### Exercise data
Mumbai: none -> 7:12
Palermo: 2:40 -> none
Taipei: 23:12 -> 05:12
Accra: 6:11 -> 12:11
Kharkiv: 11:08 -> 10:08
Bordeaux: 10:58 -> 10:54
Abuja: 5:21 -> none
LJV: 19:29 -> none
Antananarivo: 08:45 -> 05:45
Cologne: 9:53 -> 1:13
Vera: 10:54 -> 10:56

---

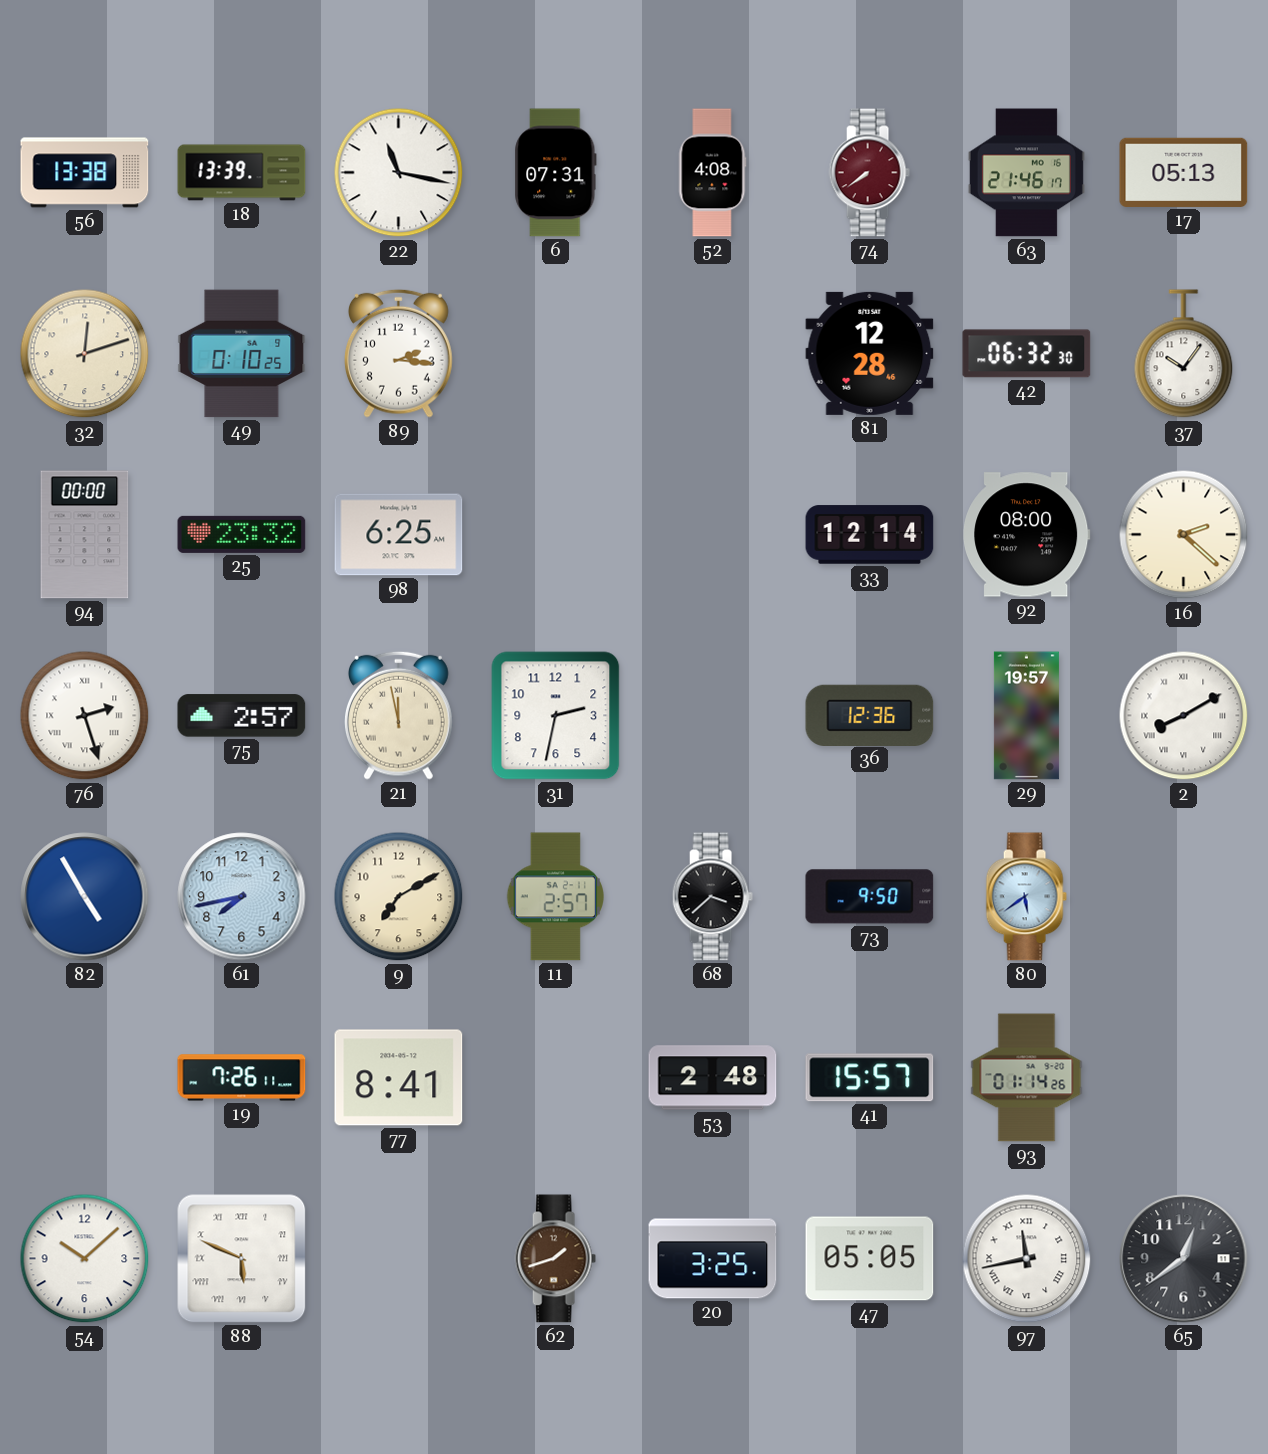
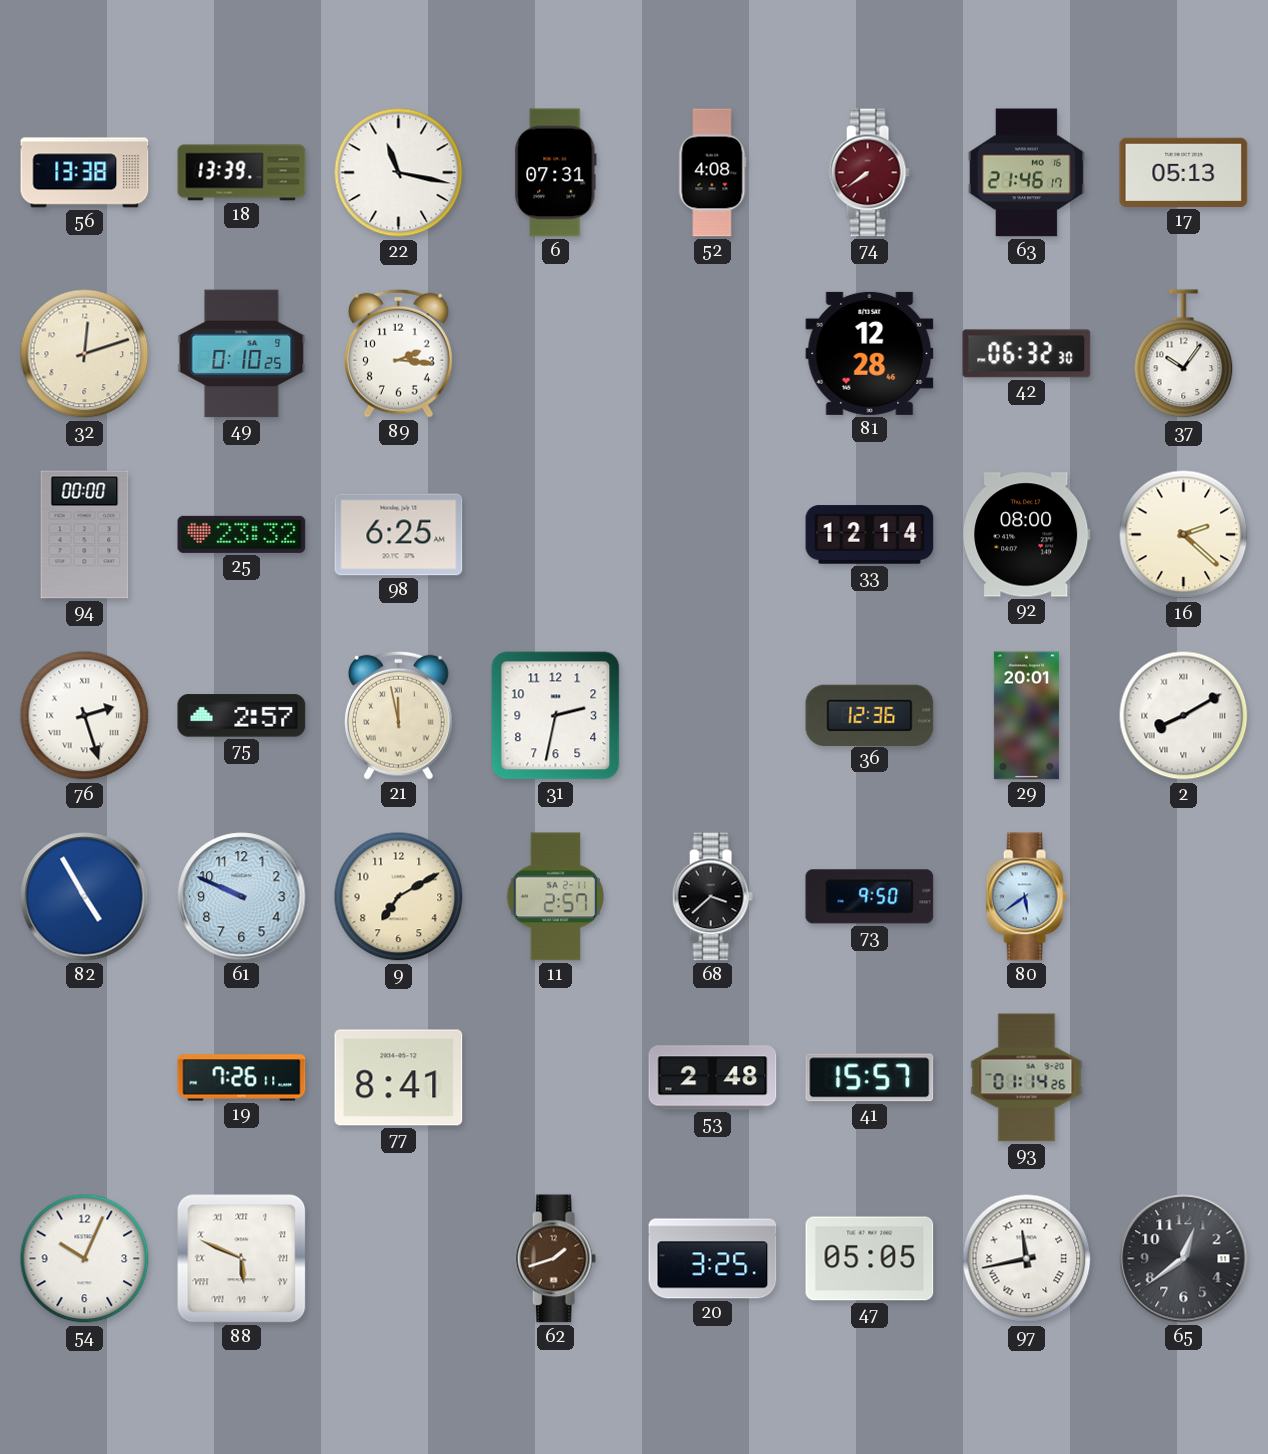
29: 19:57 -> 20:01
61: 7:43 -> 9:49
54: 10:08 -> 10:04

### Given exercise
Reproduce the listing from the line with "Mumbai: none -> 7:12" up to and including the line with "Vera: 10:54 -> 10:56".

### Result
Mumbai: none -> 7:12
Palermo: 2:40 -> none
Taipei: 23:12 -> 05:12
Accra: 6:11 -> 12:11
Kharkiv: 11:08 -> 10:08
Bordeaux: 10:58 -> 10:54
Abuja: 5:21 -> none
LJV: 19:29 -> none
Antananarivo: 08:45 -> 05:45
Cologne: 9:53 -> 1:13
Vera: 10:54 -> 10:56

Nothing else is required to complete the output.